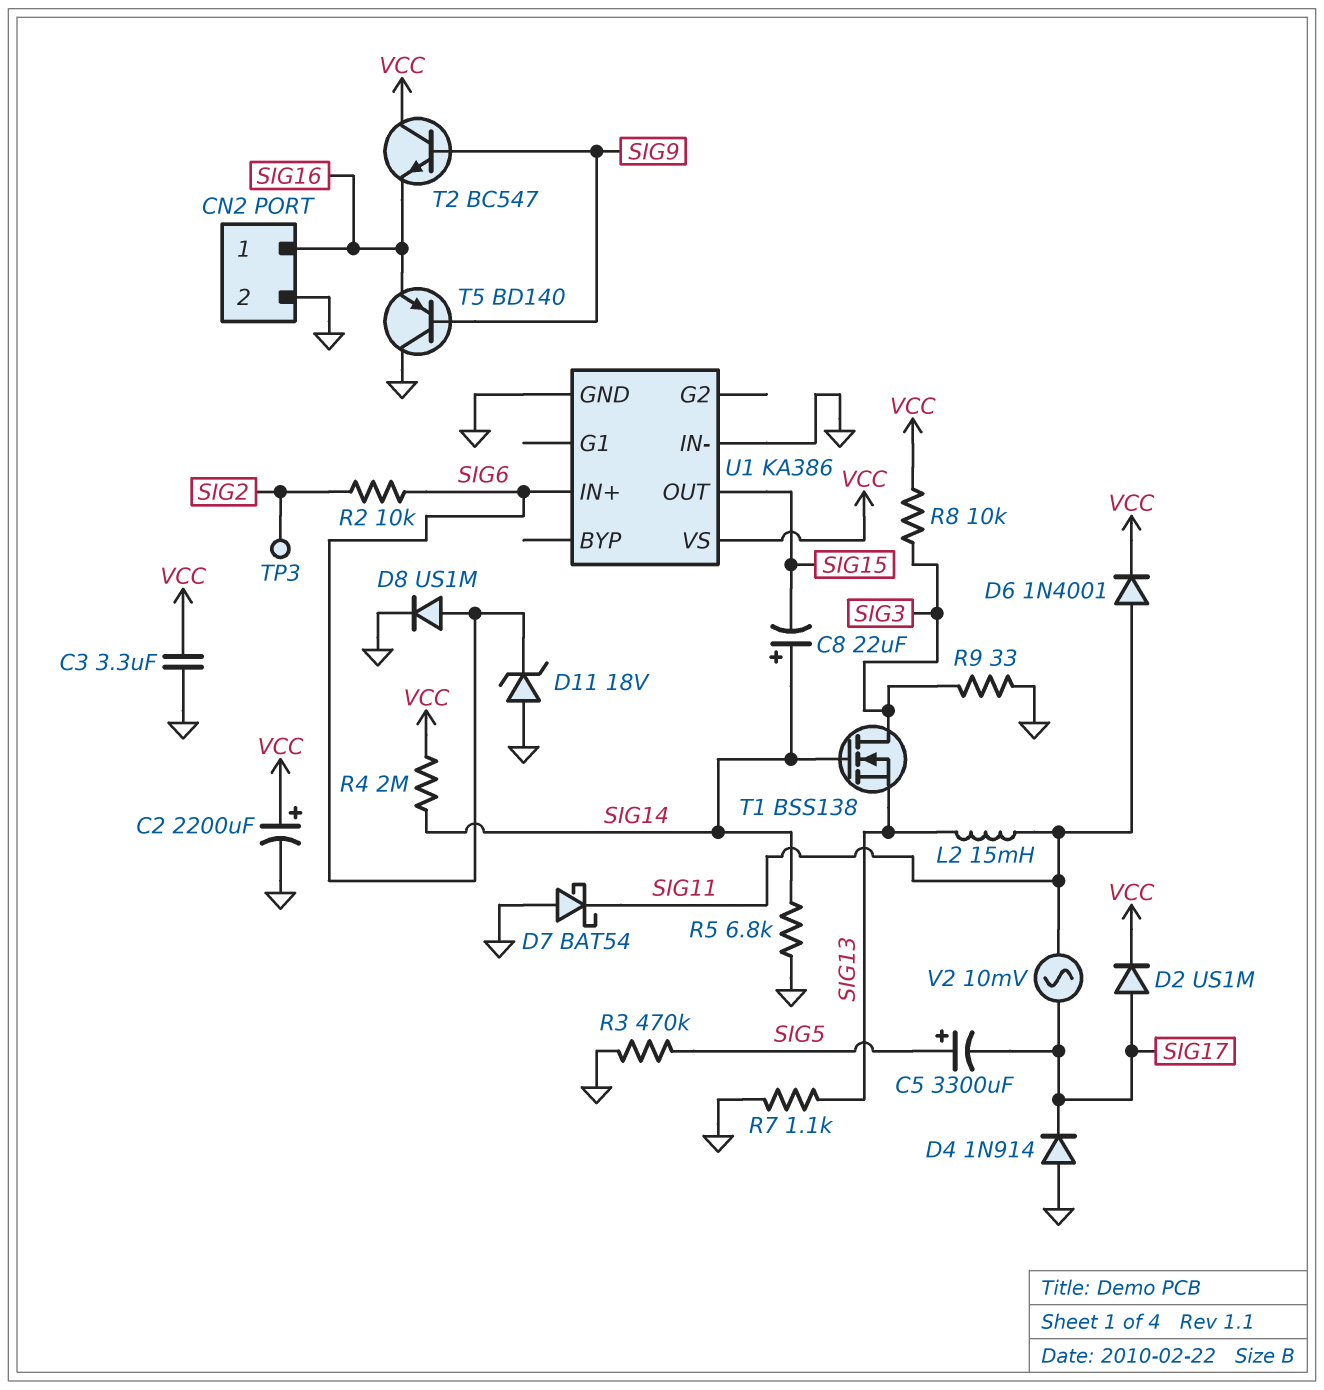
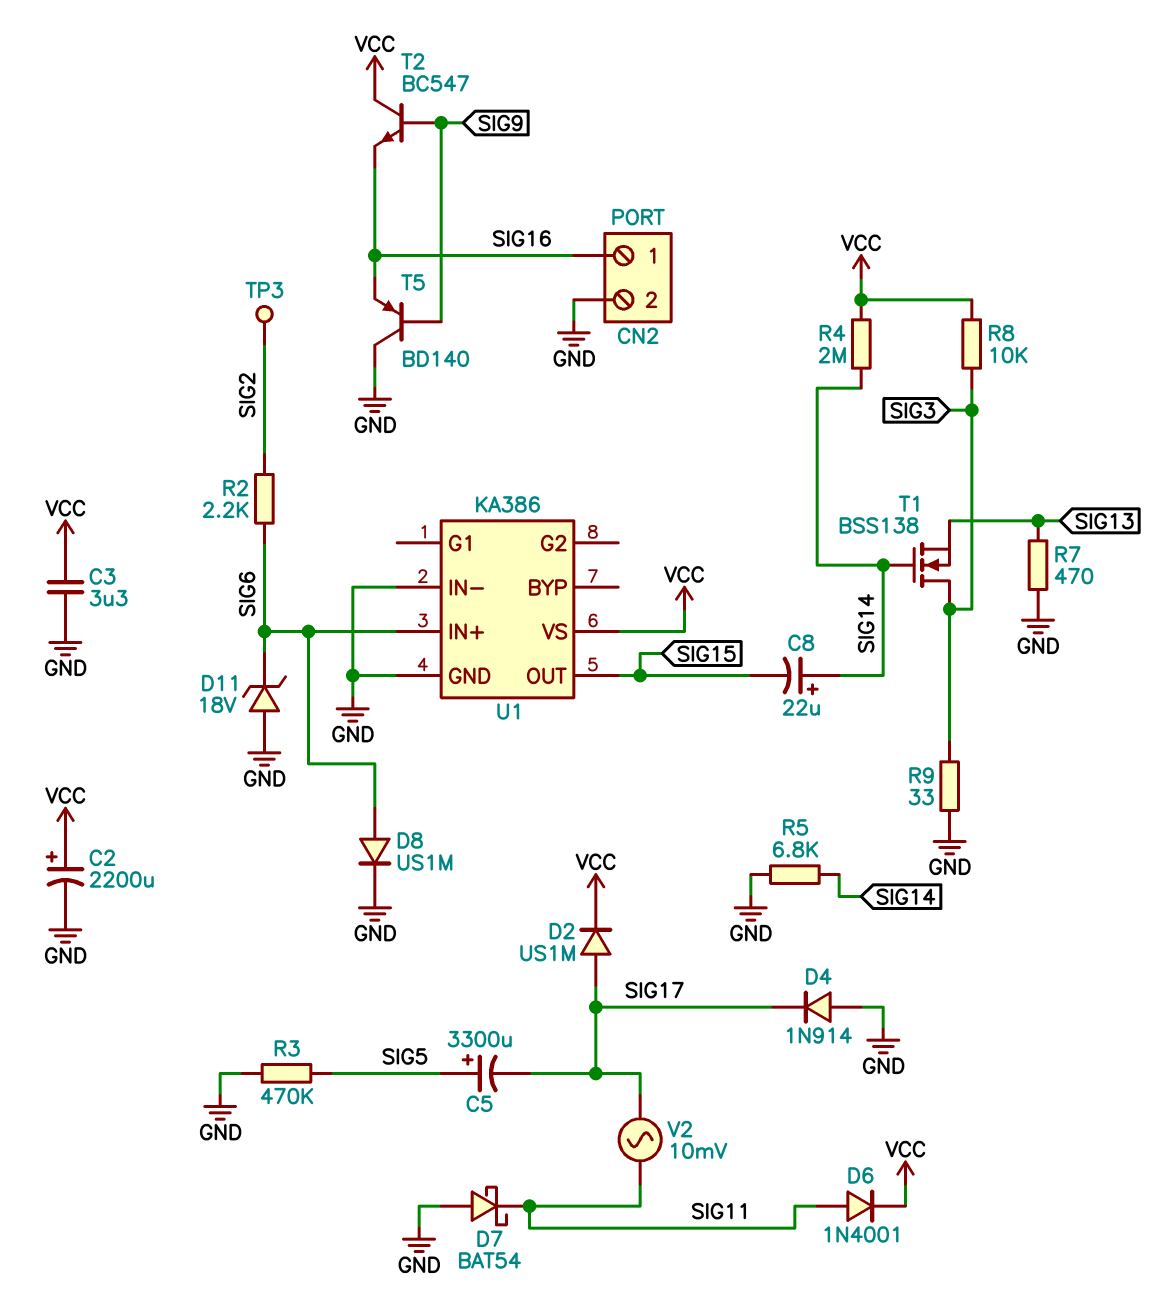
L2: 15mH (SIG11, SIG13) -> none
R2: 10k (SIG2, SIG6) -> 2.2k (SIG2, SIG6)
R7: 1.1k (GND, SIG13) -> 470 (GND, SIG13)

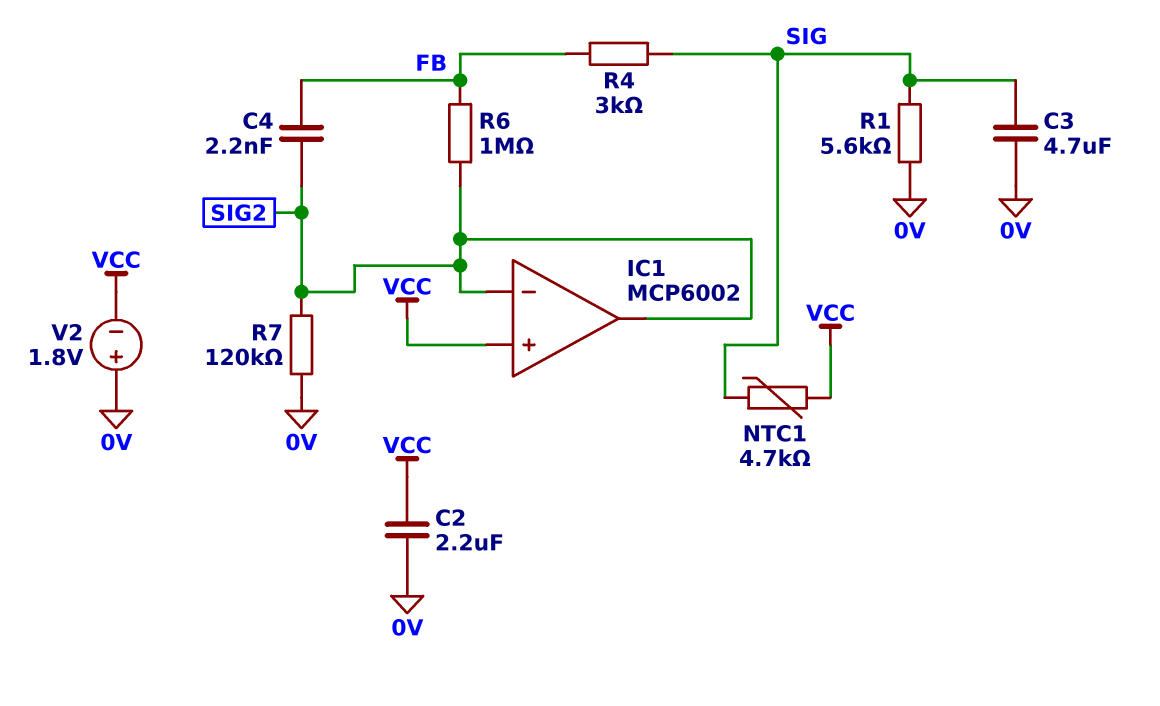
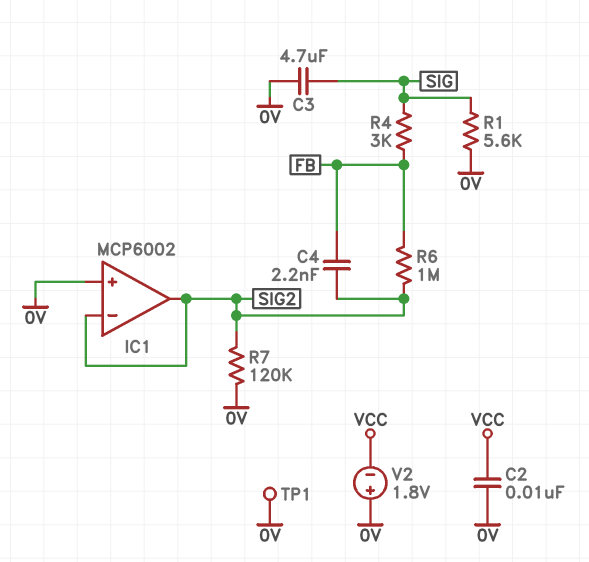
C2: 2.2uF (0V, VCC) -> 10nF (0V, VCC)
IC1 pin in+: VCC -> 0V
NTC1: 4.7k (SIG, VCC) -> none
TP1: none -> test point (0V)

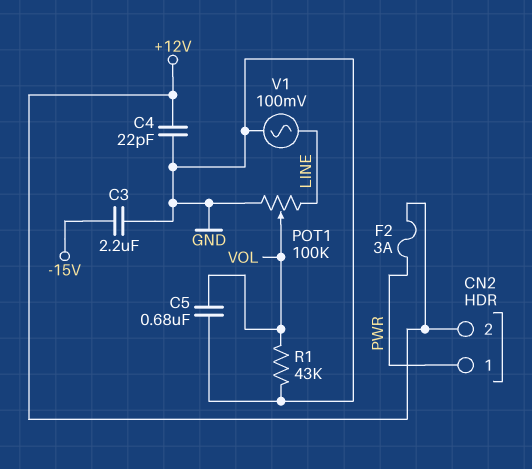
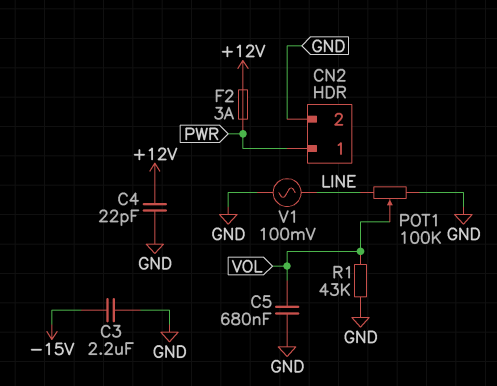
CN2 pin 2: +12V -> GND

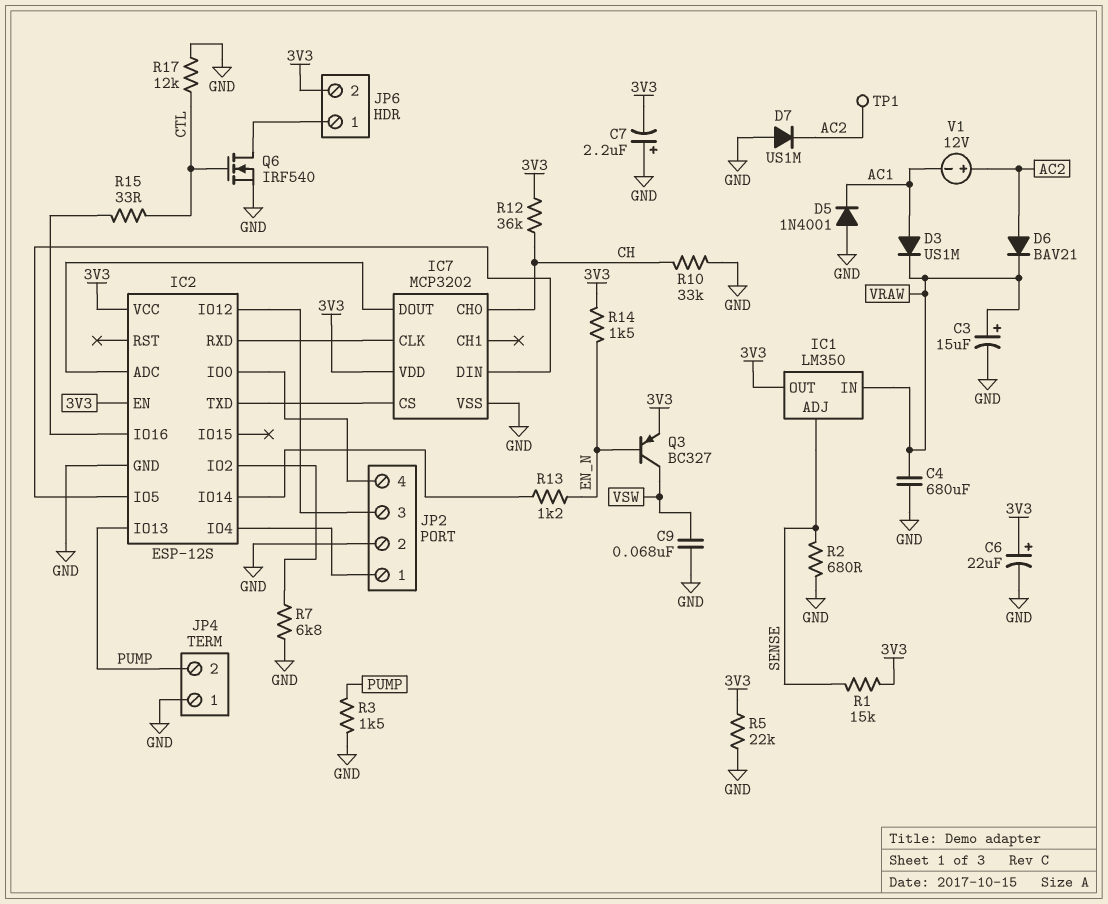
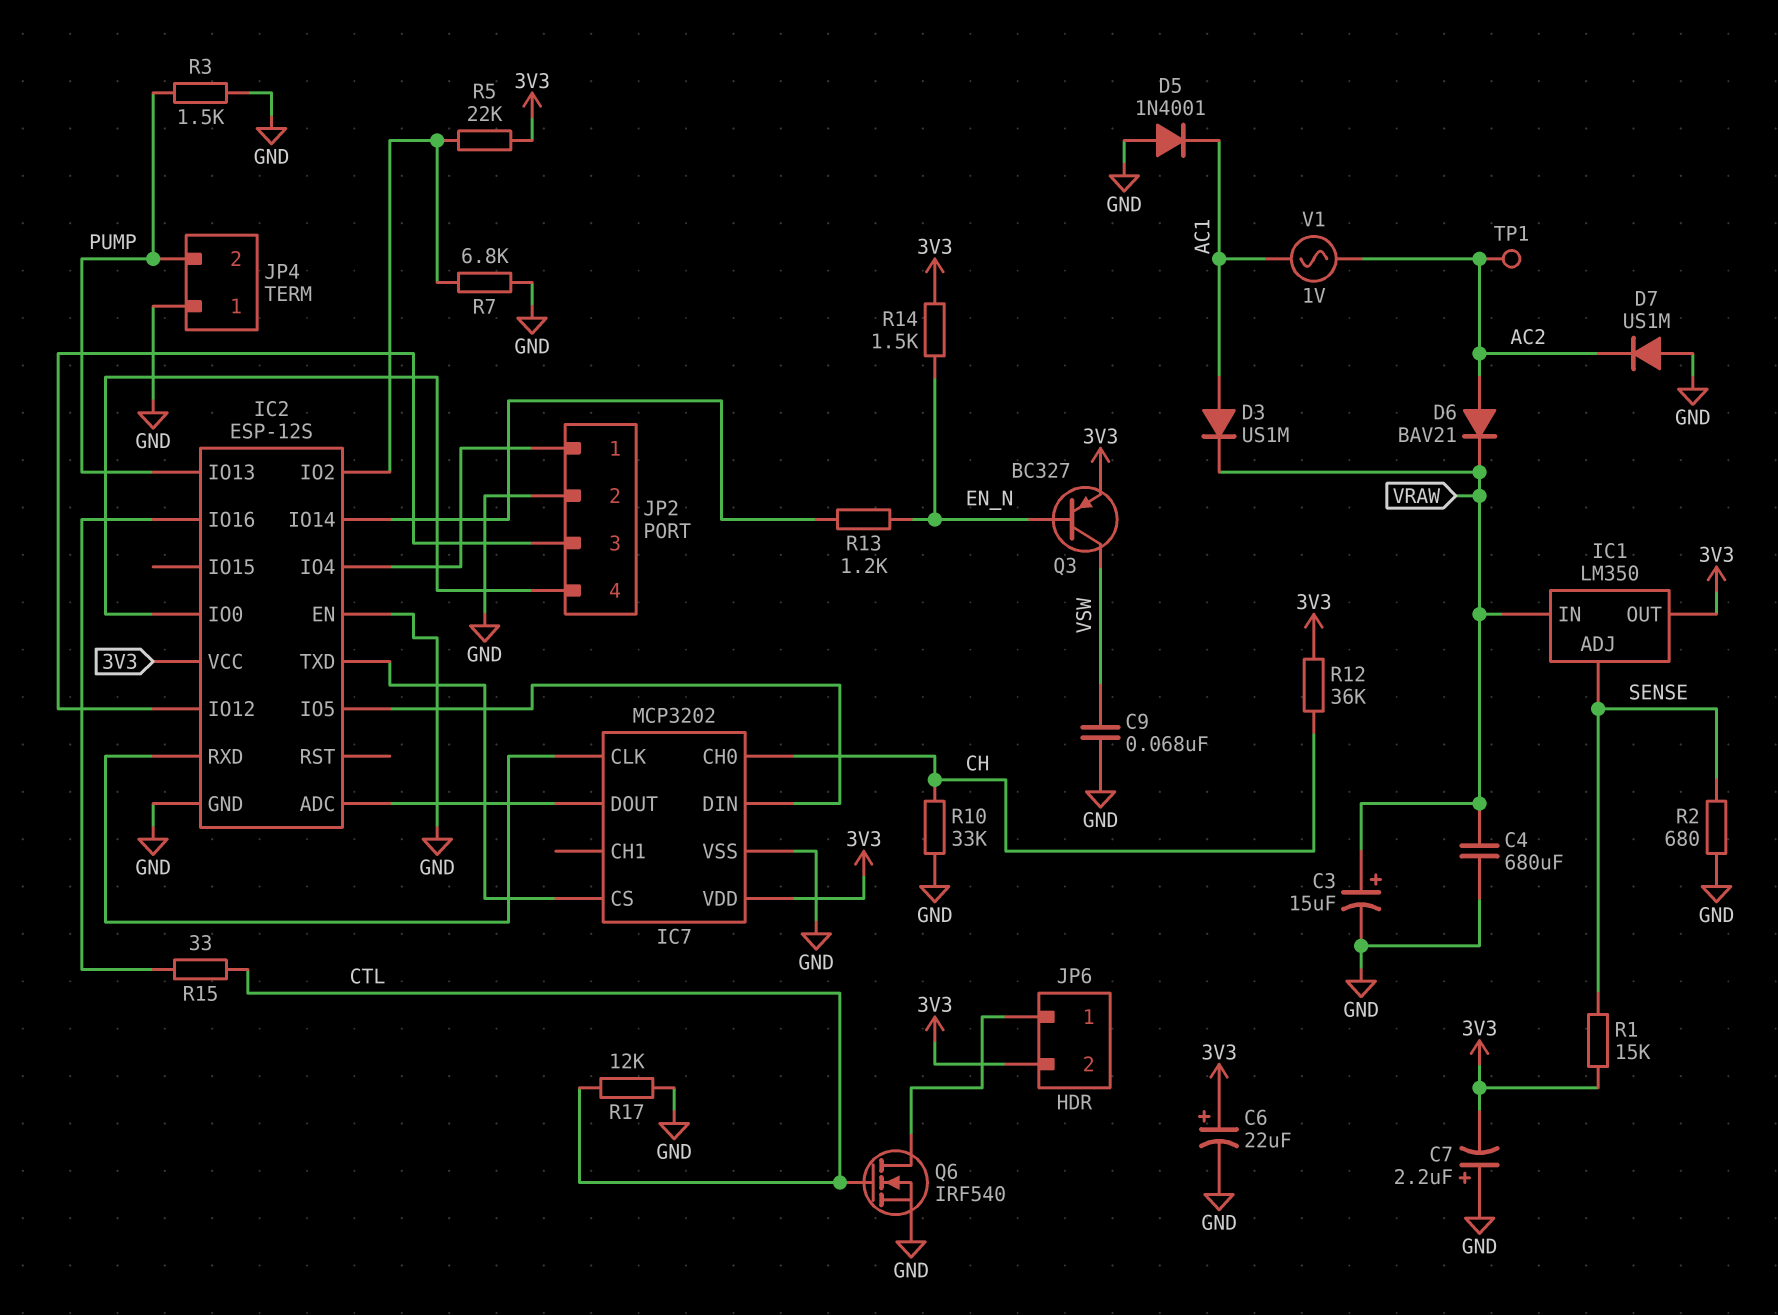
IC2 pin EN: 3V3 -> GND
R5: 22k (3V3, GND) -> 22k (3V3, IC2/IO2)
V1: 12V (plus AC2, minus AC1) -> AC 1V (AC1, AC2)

++++

- WHAT TO PRODUCE
Across the listing, how many lines hold "none"? The answer must be the number only.

- ANSWER SECTION
3